▸ **Work instruction**
Beneath this line are the data; copy exactly the part of them that opens with the line containing "C108: none -> 6.8nF (GND, N1)" and closes with the line containing "P105 pin 3: VCC -> EXT", and only that part.

*** Block opens ***

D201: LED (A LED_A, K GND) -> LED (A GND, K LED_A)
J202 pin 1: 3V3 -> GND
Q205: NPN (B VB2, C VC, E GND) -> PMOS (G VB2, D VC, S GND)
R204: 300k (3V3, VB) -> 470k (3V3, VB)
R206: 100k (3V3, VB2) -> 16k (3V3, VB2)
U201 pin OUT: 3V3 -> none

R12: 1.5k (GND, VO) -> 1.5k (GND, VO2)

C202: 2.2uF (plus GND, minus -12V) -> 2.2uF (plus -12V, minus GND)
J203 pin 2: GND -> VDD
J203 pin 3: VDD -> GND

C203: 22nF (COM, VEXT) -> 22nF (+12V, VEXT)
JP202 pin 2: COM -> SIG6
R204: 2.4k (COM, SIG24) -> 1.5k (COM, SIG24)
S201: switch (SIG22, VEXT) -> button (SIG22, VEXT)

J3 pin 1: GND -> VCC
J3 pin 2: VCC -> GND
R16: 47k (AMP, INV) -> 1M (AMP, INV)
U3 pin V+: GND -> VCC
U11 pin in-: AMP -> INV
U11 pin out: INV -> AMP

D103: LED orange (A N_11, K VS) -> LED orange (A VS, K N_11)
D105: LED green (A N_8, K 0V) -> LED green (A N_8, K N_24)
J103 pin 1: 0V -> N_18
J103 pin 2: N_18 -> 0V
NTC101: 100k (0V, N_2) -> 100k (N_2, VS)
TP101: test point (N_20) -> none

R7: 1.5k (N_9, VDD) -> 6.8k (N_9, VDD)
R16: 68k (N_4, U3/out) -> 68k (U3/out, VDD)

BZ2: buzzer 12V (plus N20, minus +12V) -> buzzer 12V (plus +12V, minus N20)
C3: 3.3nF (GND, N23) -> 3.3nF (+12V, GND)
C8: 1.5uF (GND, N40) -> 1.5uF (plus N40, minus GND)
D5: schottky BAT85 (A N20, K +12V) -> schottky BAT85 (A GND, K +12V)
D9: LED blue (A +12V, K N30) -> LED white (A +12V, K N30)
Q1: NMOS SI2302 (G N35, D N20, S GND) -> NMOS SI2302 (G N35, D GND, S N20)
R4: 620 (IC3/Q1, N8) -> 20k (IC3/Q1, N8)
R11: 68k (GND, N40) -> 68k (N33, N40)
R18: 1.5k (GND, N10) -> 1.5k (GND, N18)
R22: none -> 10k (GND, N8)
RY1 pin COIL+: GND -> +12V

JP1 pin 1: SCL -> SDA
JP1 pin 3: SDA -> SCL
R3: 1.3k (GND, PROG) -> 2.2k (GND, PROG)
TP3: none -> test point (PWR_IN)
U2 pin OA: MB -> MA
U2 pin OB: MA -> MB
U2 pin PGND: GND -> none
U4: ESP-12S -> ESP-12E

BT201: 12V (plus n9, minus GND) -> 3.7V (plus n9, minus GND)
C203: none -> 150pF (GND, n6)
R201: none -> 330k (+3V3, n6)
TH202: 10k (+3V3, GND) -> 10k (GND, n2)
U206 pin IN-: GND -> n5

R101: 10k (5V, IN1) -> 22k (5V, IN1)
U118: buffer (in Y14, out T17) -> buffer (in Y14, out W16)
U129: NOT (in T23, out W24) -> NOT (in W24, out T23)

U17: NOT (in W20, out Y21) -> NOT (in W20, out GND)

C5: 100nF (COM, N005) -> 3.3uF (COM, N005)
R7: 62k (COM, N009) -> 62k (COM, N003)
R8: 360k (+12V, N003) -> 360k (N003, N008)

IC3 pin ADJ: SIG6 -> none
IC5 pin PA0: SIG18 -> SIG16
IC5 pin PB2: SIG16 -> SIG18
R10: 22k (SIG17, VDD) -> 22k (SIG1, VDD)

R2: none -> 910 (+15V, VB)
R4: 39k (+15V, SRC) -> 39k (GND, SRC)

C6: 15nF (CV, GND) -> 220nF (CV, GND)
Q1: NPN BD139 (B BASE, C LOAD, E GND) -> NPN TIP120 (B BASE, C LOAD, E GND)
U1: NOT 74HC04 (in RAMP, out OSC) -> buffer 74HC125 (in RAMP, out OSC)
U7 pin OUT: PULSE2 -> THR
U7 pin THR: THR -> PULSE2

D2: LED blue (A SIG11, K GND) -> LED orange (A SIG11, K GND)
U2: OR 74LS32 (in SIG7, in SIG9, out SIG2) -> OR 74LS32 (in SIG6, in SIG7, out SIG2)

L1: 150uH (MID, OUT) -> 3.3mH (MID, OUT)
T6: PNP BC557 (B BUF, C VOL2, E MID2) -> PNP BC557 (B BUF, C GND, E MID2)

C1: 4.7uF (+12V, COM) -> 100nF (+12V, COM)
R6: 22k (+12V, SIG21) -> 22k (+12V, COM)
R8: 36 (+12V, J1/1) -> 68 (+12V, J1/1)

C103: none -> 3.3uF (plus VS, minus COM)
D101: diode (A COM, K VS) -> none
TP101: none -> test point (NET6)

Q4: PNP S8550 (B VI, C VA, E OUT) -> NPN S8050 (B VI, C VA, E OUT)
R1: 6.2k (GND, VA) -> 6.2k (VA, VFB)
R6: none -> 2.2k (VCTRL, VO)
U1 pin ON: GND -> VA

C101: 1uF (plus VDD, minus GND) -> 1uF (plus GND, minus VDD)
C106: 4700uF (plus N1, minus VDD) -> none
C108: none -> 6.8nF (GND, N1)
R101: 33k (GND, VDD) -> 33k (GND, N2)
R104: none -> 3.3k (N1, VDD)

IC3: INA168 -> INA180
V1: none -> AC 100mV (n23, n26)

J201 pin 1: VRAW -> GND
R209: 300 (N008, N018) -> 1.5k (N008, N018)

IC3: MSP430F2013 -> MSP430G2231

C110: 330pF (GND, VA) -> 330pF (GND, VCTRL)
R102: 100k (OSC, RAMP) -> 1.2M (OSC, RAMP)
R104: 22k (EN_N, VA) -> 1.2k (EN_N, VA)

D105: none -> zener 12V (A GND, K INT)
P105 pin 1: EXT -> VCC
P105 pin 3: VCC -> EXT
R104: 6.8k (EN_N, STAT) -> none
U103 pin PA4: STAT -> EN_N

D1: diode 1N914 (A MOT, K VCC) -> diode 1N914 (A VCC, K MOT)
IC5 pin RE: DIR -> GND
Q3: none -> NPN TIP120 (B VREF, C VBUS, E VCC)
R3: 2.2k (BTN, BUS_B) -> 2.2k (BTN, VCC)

*** Block closes ***

▸ **Exercise output**
C108: none -> 6.8nF (GND, N1)
R101: 33k (GND, VDD) -> 33k (GND, N2)
R104: none -> 3.3k (N1, VDD)

IC3: INA168 -> INA180
V1: none -> AC 100mV (n23, n26)

J201 pin 1: VRAW -> GND
R209: 300 (N008, N018) -> 1.5k (N008, N018)

IC3: MSP430F2013 -> MSP430G2231

C110: 330pF (GND, VA) -> 330pF (GND, VCTRL)
R102: 100k (OSC, RAMP) -> 1.2M (OSC, RAMP)
R104: 22k (EN_N, VA) -> 1.2k (EN_N, VA)

D105: none -> zener 12V (A GND, K INT)
P105 pin 1: EXT -> VCC
P105 pin 3: VCC -> EXT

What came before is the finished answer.